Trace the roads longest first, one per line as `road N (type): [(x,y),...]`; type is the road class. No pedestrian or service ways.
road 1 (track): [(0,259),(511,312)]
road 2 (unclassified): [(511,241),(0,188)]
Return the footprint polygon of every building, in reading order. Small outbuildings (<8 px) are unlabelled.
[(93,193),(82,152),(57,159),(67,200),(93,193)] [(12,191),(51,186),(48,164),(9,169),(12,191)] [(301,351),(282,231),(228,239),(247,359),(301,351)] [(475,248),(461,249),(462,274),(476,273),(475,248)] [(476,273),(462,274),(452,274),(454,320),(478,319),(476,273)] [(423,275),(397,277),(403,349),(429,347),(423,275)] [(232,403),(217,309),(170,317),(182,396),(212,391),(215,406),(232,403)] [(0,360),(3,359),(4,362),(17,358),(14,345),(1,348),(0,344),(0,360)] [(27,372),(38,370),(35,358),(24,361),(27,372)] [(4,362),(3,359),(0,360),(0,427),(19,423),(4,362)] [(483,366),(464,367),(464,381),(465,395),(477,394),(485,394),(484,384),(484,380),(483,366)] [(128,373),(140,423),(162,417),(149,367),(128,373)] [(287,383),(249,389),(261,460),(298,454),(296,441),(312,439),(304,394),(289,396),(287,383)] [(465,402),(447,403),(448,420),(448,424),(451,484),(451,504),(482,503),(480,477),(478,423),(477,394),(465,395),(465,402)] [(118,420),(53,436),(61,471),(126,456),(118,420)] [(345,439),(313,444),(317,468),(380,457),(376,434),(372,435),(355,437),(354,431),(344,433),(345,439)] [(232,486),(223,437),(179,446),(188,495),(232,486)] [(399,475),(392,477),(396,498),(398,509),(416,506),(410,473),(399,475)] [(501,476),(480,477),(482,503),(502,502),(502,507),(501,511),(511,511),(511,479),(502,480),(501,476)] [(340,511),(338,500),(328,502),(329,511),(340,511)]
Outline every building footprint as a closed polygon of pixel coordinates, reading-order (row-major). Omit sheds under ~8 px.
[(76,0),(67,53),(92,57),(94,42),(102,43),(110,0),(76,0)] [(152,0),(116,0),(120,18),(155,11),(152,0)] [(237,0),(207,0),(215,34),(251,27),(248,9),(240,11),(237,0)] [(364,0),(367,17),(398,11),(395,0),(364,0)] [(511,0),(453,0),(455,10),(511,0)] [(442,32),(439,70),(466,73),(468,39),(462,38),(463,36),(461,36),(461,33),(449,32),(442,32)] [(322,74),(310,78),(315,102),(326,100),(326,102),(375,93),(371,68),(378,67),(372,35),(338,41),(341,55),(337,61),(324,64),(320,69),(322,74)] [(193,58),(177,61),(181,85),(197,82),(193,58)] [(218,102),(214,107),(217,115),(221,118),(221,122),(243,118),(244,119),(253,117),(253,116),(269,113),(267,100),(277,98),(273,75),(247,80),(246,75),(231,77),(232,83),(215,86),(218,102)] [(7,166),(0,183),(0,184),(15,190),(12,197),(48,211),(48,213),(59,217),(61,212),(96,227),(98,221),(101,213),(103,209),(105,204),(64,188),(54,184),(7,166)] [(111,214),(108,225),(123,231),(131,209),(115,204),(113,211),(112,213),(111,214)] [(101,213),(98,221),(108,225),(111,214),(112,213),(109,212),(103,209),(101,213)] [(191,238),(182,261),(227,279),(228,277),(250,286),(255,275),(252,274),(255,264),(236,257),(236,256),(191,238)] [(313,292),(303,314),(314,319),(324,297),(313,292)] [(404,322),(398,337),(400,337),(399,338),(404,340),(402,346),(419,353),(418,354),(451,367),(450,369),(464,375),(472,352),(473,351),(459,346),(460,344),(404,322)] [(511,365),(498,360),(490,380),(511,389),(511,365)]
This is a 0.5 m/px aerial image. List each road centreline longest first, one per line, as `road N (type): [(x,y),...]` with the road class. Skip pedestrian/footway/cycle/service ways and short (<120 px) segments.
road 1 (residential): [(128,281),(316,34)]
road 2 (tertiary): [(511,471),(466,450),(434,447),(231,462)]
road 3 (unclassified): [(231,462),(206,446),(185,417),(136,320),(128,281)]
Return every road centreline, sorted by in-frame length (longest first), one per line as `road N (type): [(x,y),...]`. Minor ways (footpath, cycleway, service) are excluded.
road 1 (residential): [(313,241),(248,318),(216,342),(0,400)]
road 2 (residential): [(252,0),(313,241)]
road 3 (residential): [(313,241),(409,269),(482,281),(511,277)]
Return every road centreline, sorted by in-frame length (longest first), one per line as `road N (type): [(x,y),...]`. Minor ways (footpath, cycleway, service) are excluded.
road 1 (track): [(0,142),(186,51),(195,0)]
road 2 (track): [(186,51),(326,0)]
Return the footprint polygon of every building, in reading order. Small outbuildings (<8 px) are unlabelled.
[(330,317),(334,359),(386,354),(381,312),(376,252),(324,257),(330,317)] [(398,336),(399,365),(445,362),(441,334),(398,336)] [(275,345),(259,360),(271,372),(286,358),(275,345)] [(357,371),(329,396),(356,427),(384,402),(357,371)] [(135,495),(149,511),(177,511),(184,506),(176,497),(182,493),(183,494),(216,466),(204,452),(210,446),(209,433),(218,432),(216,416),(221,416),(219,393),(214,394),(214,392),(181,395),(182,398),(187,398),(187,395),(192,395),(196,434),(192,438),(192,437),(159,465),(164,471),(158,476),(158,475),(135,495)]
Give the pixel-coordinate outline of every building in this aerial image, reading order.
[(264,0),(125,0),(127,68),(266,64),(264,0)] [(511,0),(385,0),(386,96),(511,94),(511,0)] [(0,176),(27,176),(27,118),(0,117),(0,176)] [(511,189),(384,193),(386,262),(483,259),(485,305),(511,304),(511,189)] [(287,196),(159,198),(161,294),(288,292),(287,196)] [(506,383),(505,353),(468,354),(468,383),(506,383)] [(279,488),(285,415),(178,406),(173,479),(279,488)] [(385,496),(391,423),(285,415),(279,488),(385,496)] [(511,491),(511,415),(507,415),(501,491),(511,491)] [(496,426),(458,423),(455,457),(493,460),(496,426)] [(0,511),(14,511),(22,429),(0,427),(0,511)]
┄┄┄┄┄┄┄┄┄┄┄┄┄┄┄┄┄┄┄┄
### Objective:
Print the lines of the listing above, starting with its first line and ending with the line that contains "road 2 (unclassified): [(511,241),(0,188)]", both included, reproducing each one unchanged.

### Output of the task:
Trace the roads longest first, one per line as `road N (type): [(x,y),...]`; type is the road class. No pedestrian or service ways.
road 1 (track): [(0,259),(511,312)]
road 2 (unclassified): [(511,241),(0,188)]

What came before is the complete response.